Problem requirements -> Using the data below, return the stretch from the line that contains "white candle: 5 -> 0" through the line that contains "yellow brush: 6 -> 4", both included, exactly as it stands and nothing beyond it.

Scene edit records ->

*** Begin section ***

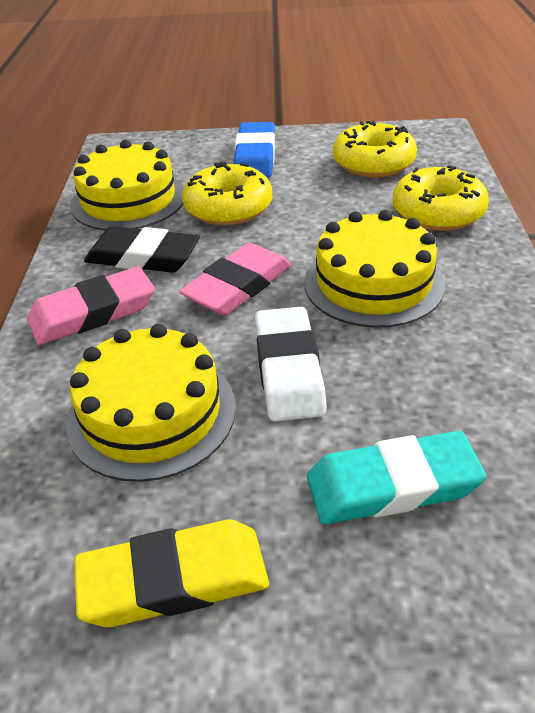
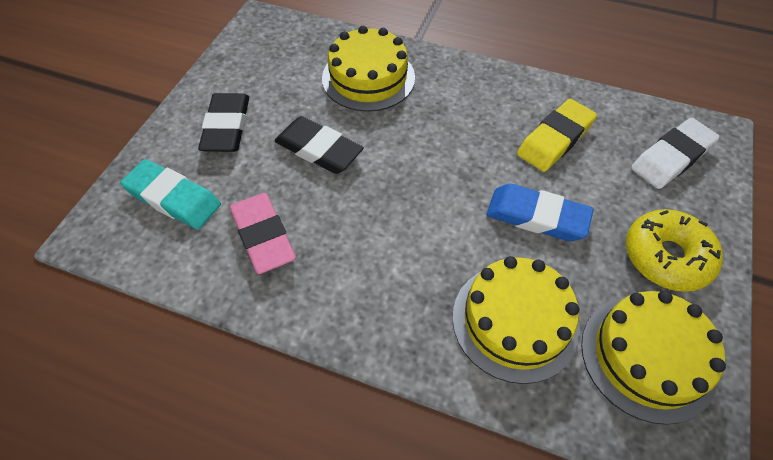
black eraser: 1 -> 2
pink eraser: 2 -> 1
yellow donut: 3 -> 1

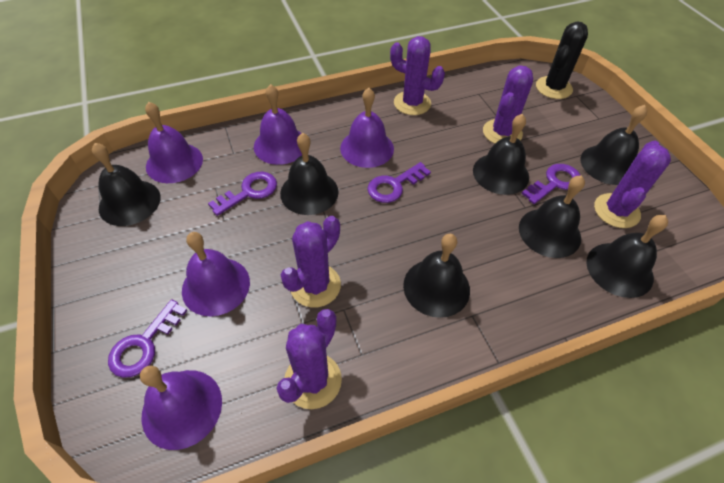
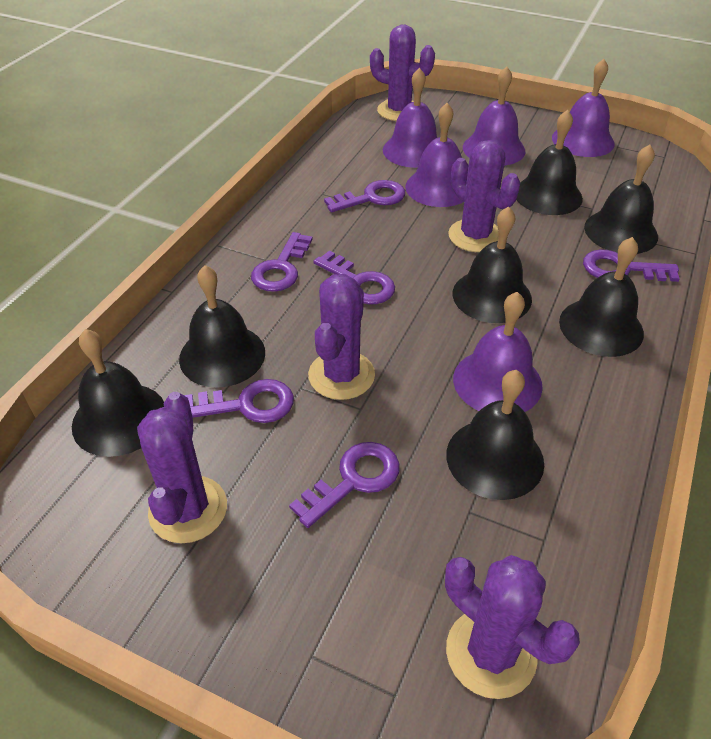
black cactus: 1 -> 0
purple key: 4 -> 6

*** End section ***
*** Begin section ***

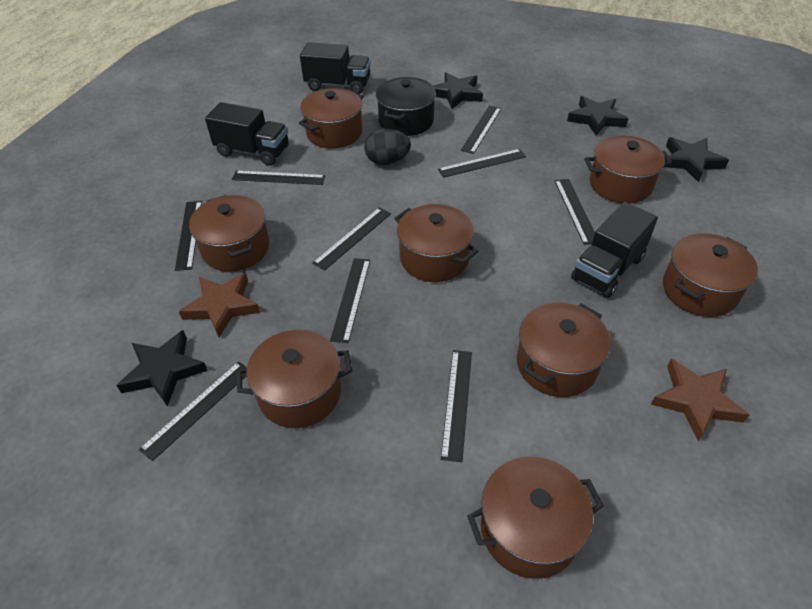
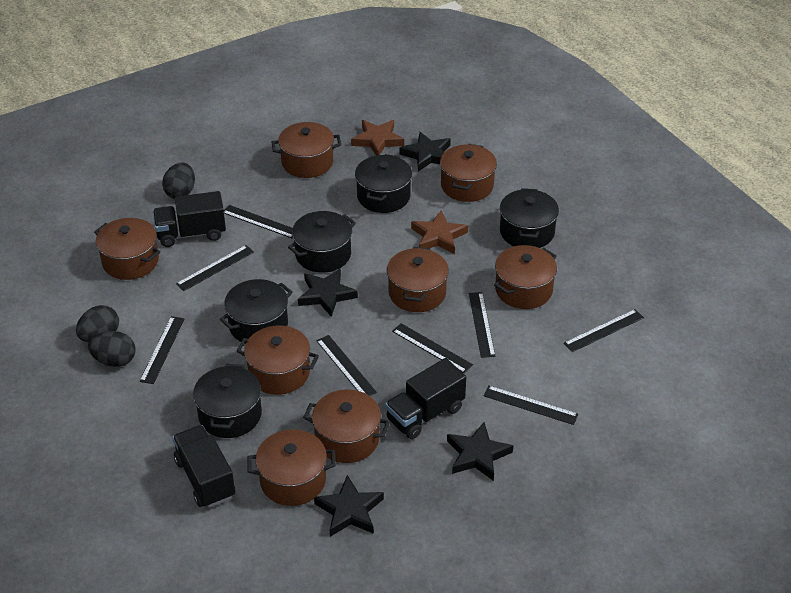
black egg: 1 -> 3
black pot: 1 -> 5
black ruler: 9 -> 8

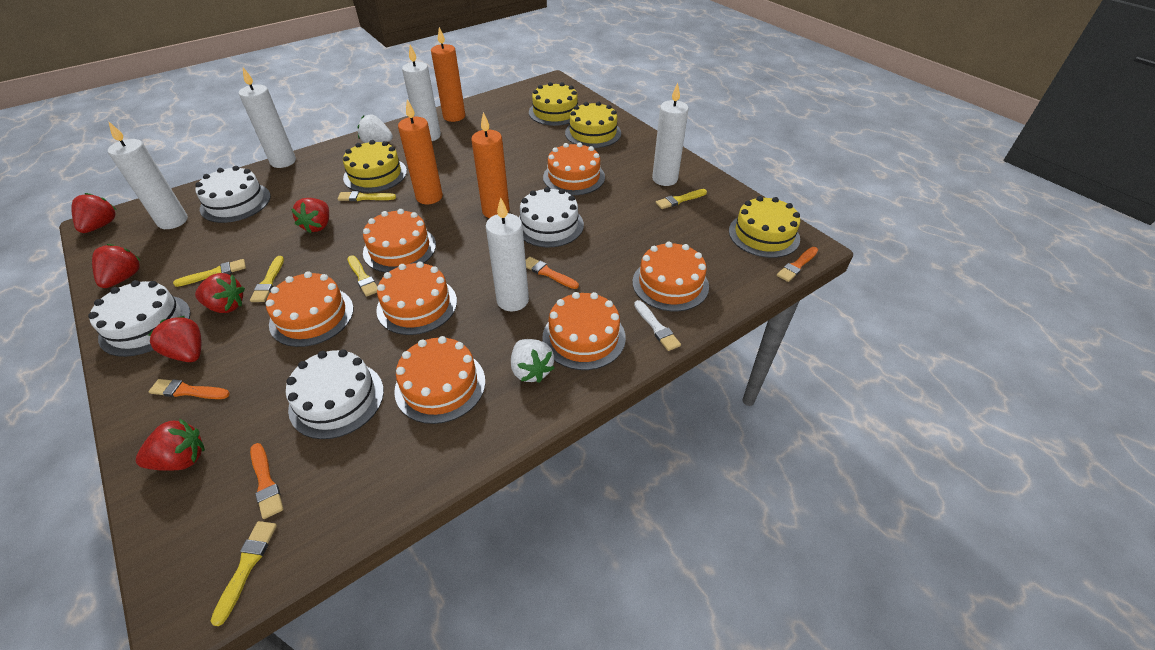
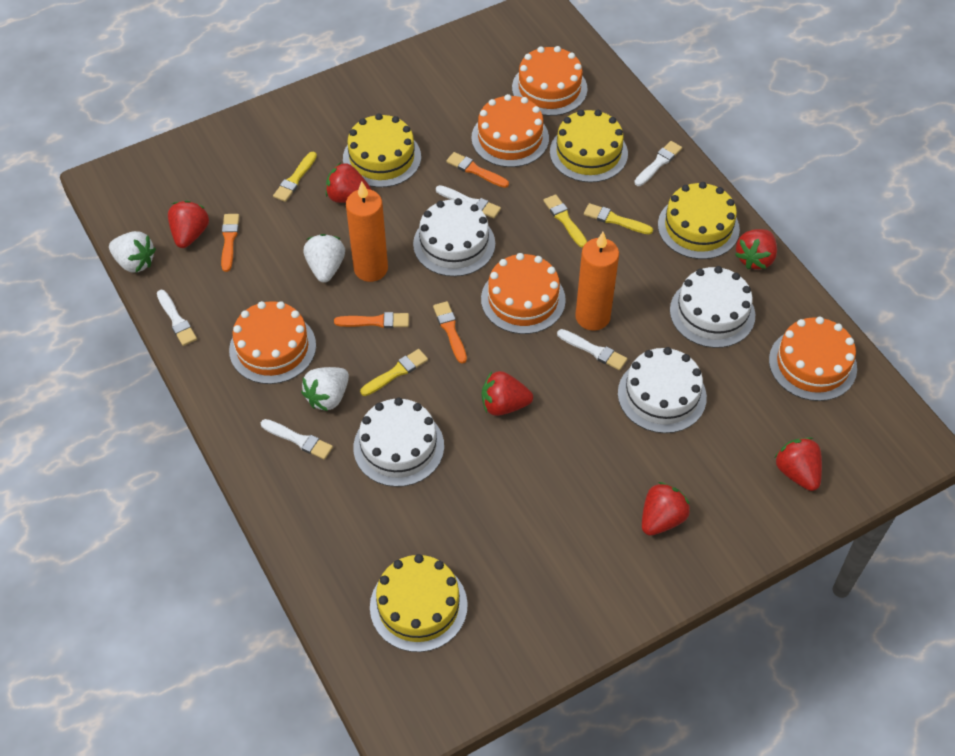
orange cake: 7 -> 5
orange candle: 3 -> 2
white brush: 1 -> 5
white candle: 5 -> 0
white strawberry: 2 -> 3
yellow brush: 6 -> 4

*** End section ***

Result of this task ->
white candle: 5 -> 0
white strawberry: 2 -> 3
yellow brush: 6 -> 4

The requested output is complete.